- The task:
The records that follow must be repeated exactly, minus the images.

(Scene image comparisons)

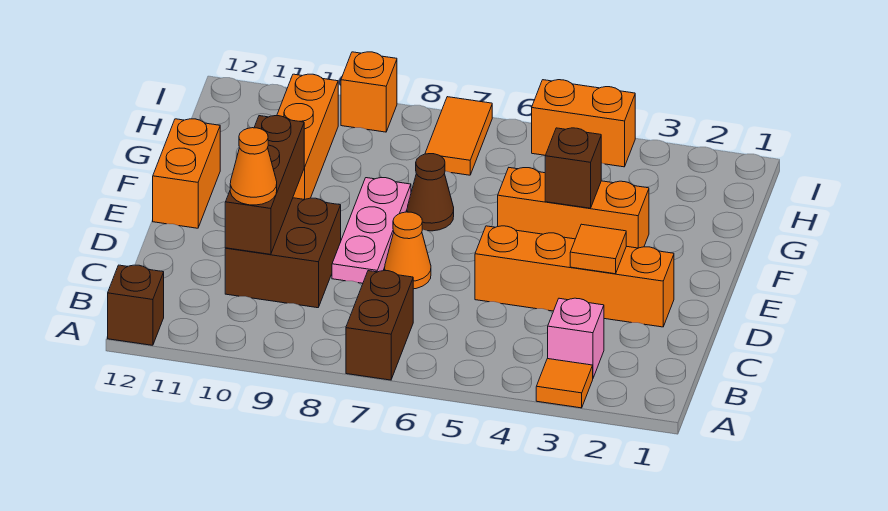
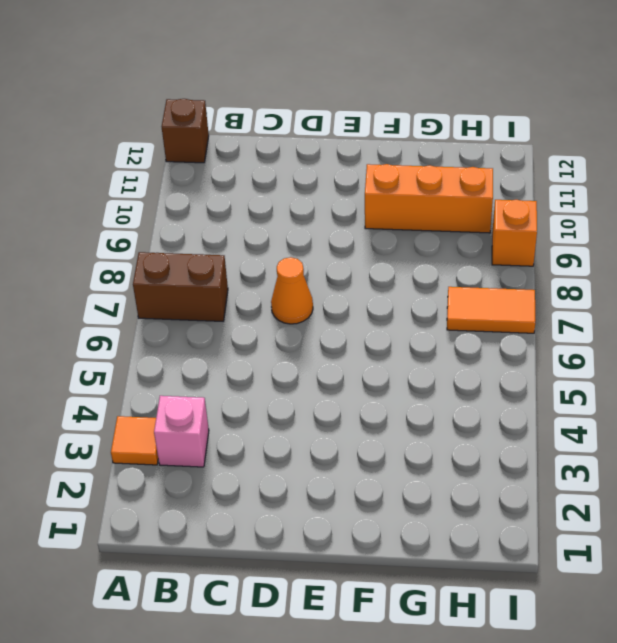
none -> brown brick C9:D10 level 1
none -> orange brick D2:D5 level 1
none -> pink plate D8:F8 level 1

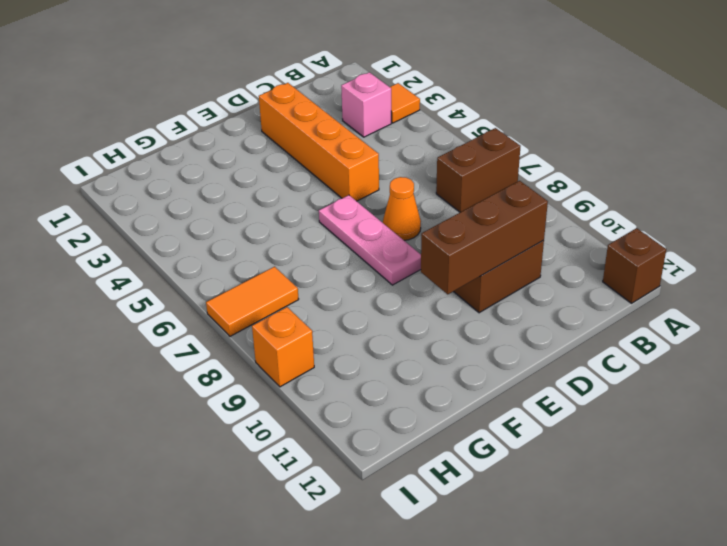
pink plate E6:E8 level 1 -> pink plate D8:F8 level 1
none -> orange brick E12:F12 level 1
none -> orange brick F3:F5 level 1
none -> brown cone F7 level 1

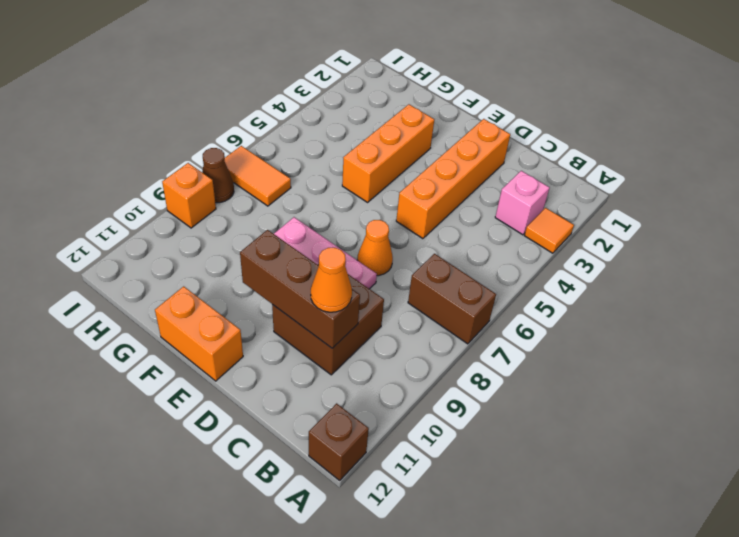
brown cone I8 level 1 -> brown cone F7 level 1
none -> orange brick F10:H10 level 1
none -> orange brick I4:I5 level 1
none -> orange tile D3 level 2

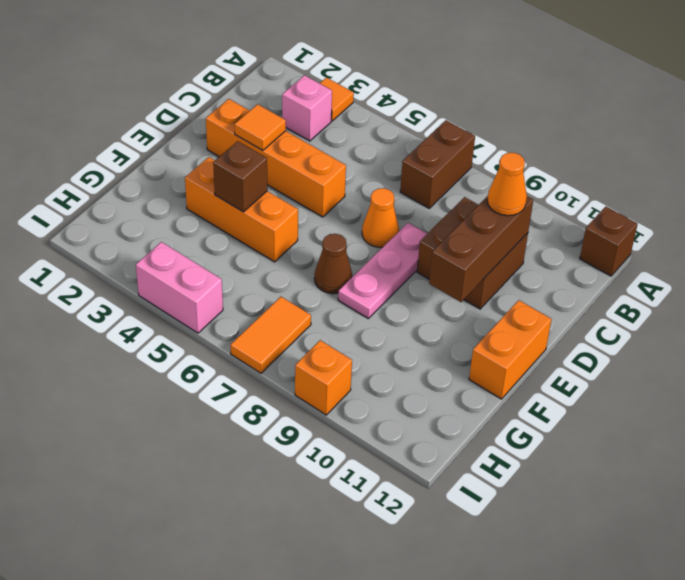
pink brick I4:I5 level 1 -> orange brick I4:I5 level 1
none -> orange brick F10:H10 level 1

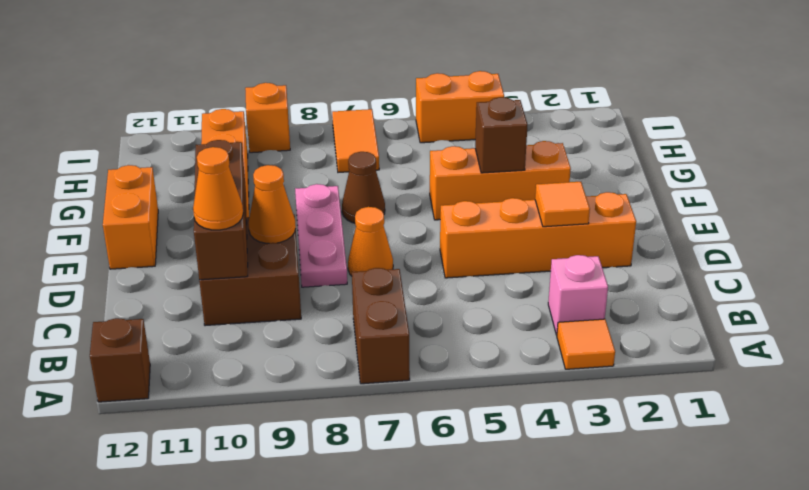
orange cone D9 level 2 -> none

- Solution to this exercise:
none -> brown brick C9:D10 level 1
none -> orange brick D2:D5 level 1
none -> pink plate D8:F8 level 1

pink plate E6:E8 level 1 -> pink plate D8:F8 level 1
none -> orange brick E12:F12 level 1
none -> orange brick F3:F5 level 1
none -> brown cone F7 level 1

brown cone I8 level 1 -> brown cone F7 level 1
none -> orange brick F10:H10 level 1
none -> orange brick I4:I5 level 1
none -> orange tile D3 level 2

pink brick I4:I5 level 1 -> orange brick I4:I5 level 1
none -> orange brick F10:H10 level 1

orange cone D9 level 2 -> none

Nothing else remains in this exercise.